── RECORDS FOR THE EXERCISE ──
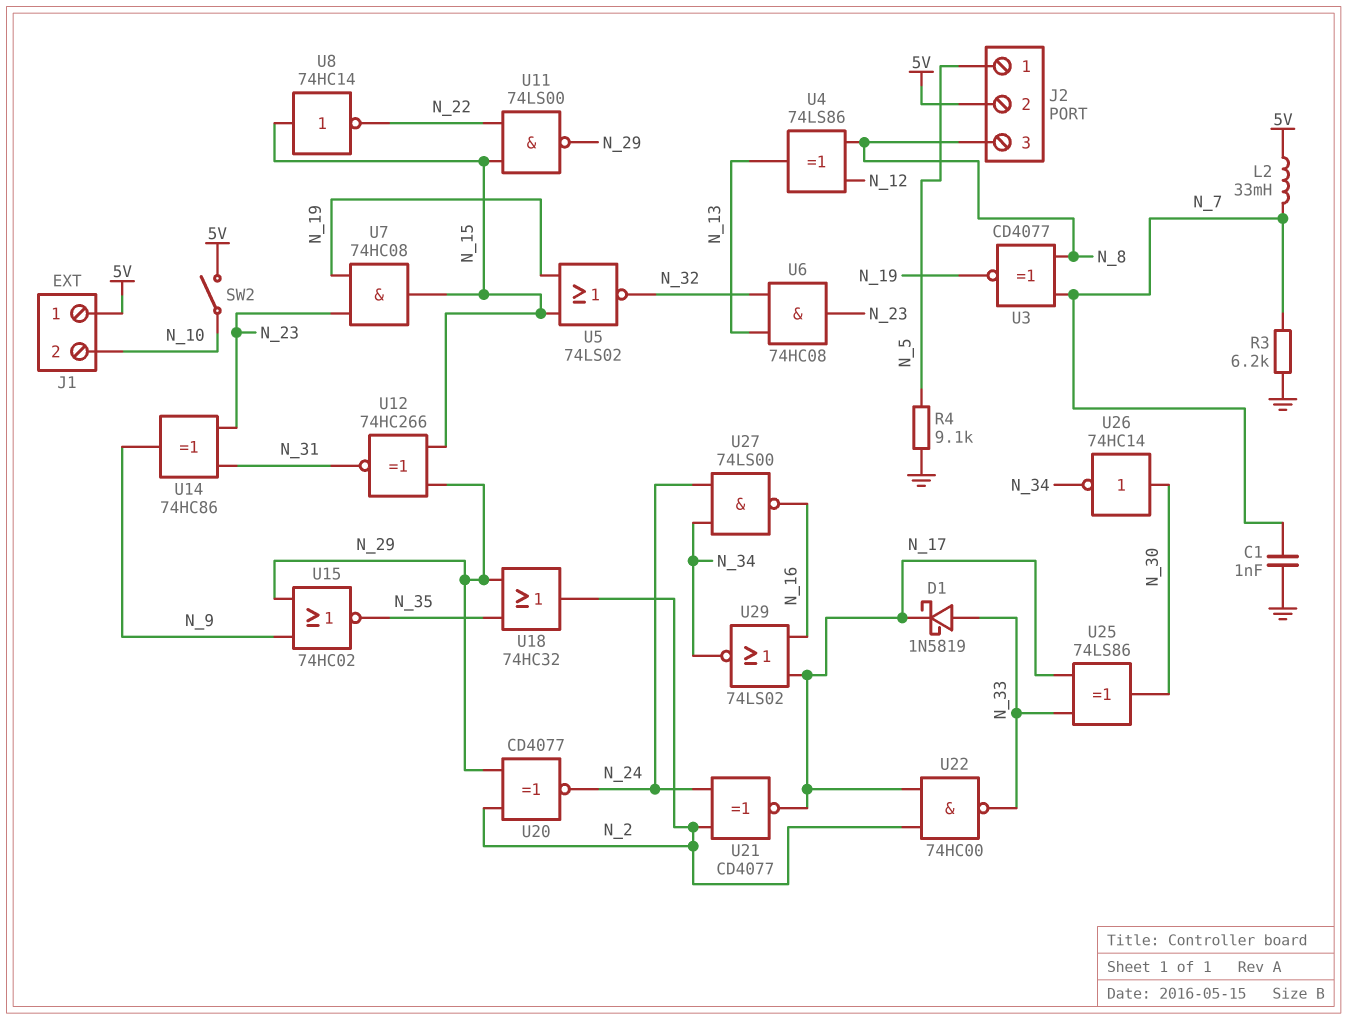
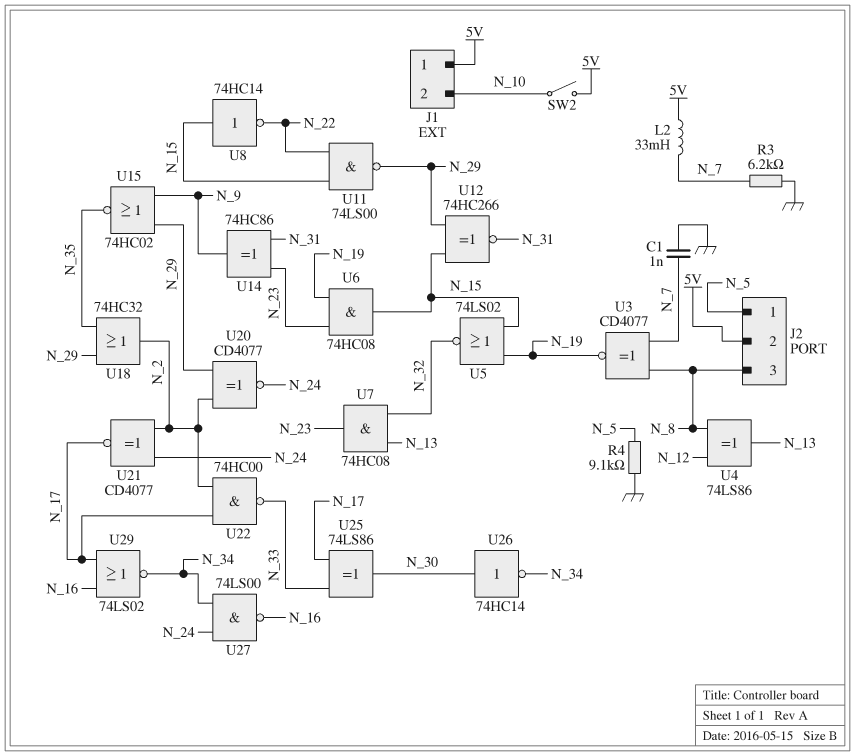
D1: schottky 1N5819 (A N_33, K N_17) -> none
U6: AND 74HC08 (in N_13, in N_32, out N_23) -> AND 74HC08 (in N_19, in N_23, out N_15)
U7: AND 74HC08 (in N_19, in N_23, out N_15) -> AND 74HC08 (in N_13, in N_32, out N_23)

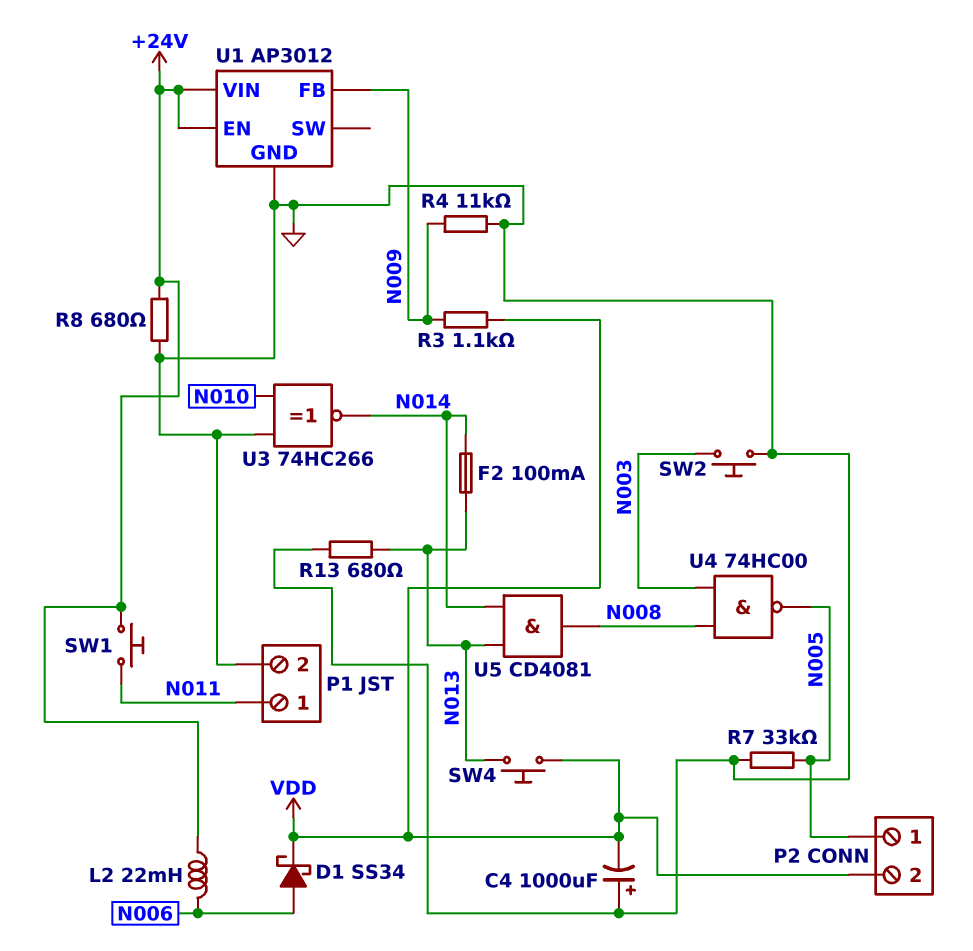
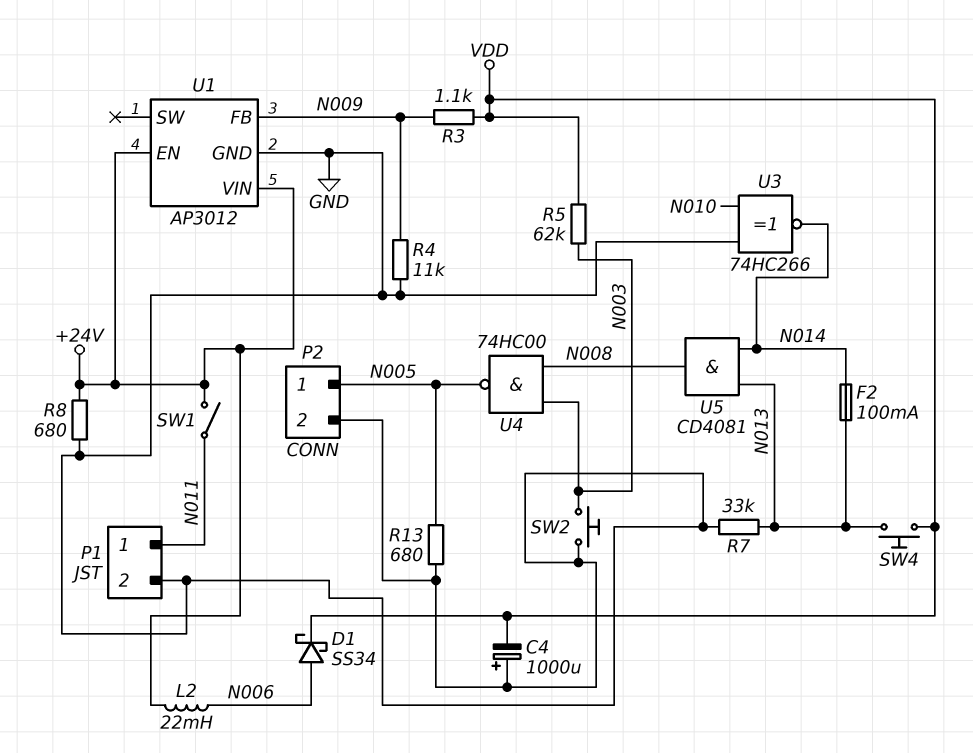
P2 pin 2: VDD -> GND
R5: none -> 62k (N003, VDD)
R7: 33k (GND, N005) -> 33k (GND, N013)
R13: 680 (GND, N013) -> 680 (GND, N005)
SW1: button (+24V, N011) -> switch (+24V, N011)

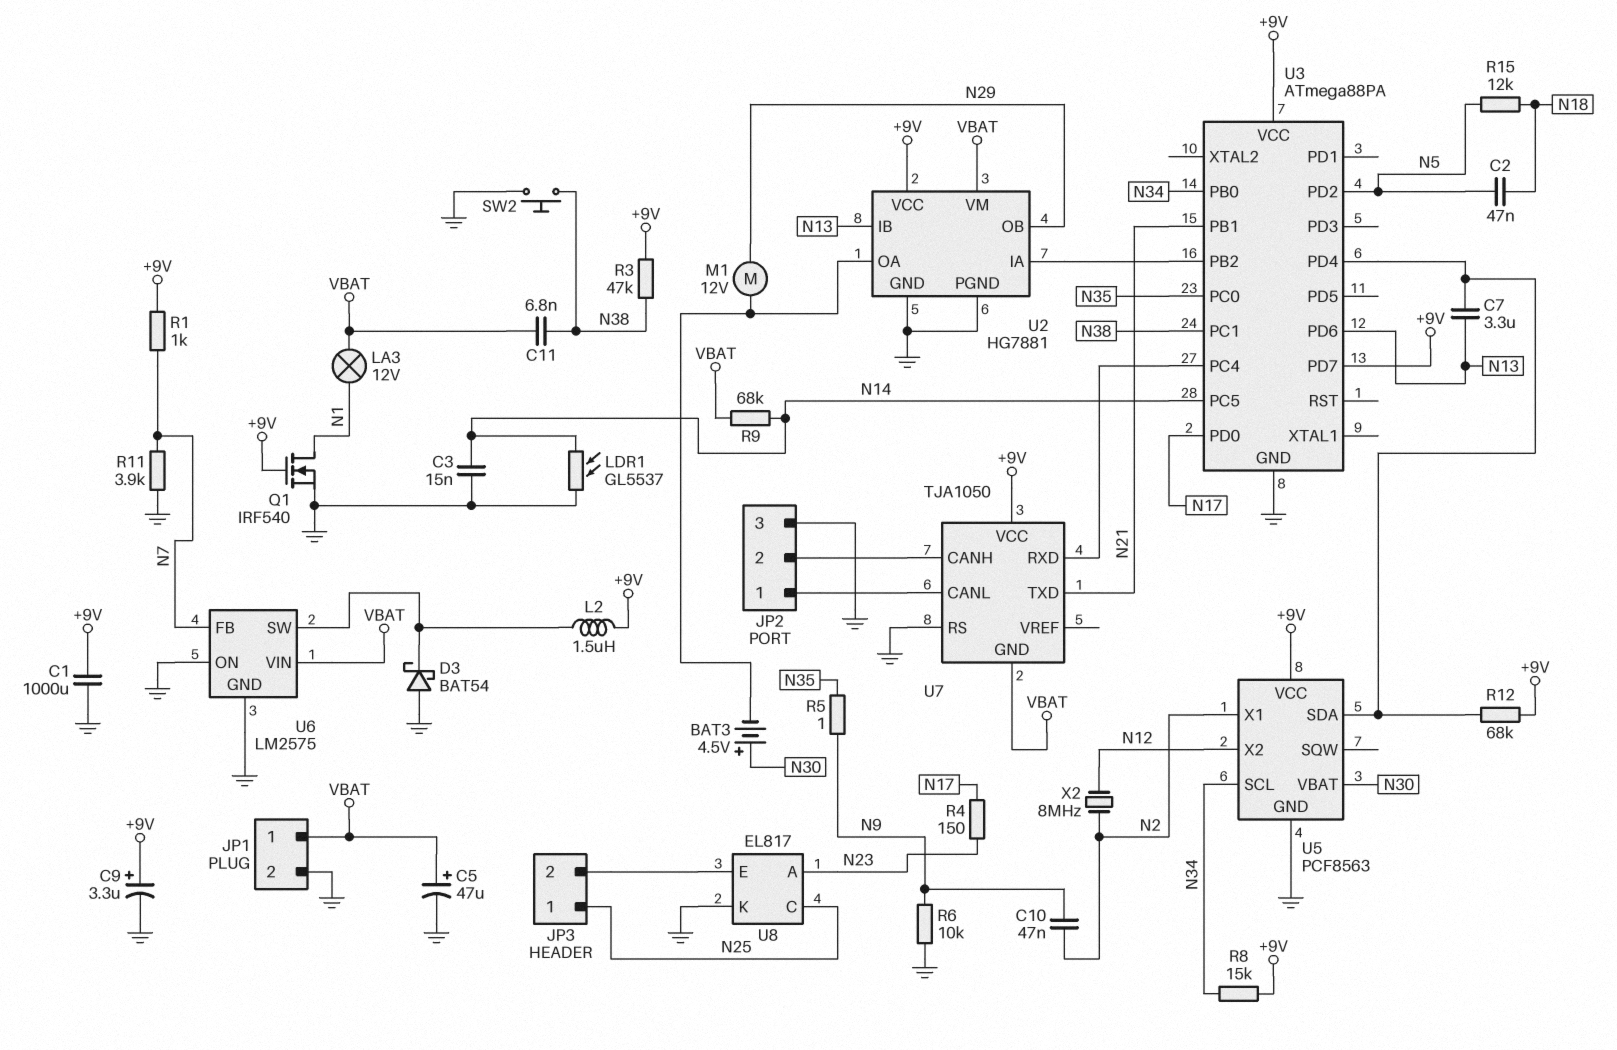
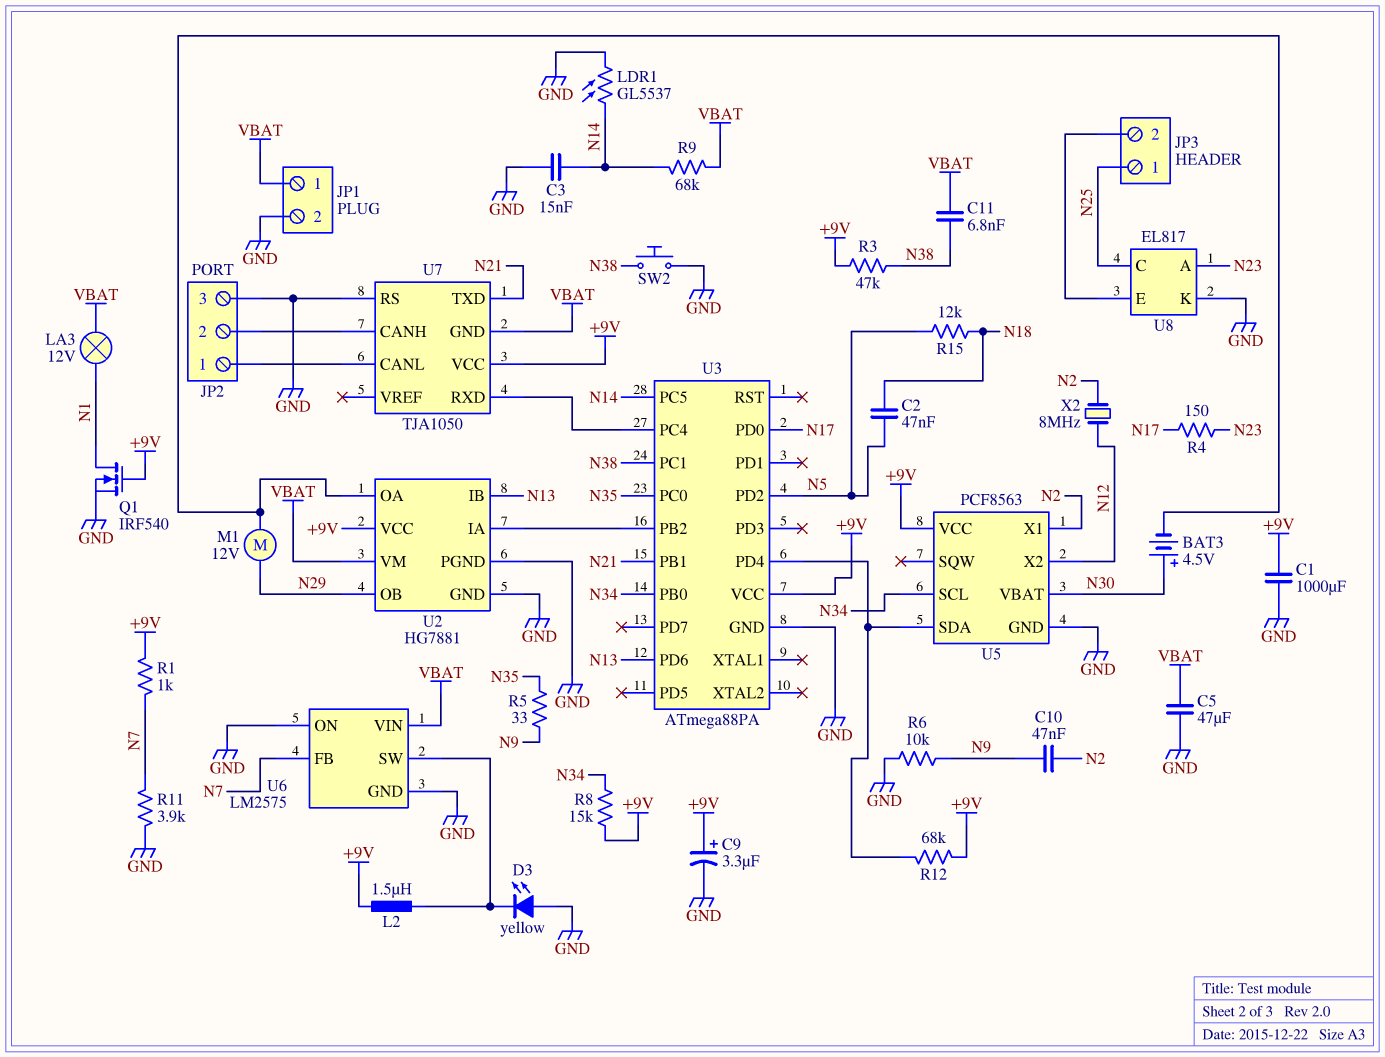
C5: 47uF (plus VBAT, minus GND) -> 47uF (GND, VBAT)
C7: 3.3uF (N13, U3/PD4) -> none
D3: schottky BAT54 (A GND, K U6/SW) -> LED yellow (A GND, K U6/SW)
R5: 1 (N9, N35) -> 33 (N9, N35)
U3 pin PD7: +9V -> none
───
§ **WHAT THIS TASK INVOLVES**
From the line that contains "R7: 33k (GND, N005) -> 33k (GND, N013)" down to the last line of the entries above, copy every line exactly and leave out the pictures.

§ **TASK RESULT**
R7: 33k (GND, N005) -> 33k (GND, N013)
R13: 680 (GND, N013) -> 680 (GND, N005)
SW1: button (+24V, N011) -> switch (+24V, N011)

C5: 47uF (plus VBAT, minus GND) -> 47uF (GND, VBAT)
C7: 3.3uF (N13, U3/PD4) -> none
D3: schottky BAT54 (A GND, K U6/SW) -> LED yellow (A GND, K U6/SW)
R5: 1 (N9, N35) -> 33 (N9, N35)
U3 pin PD7: +9V -> none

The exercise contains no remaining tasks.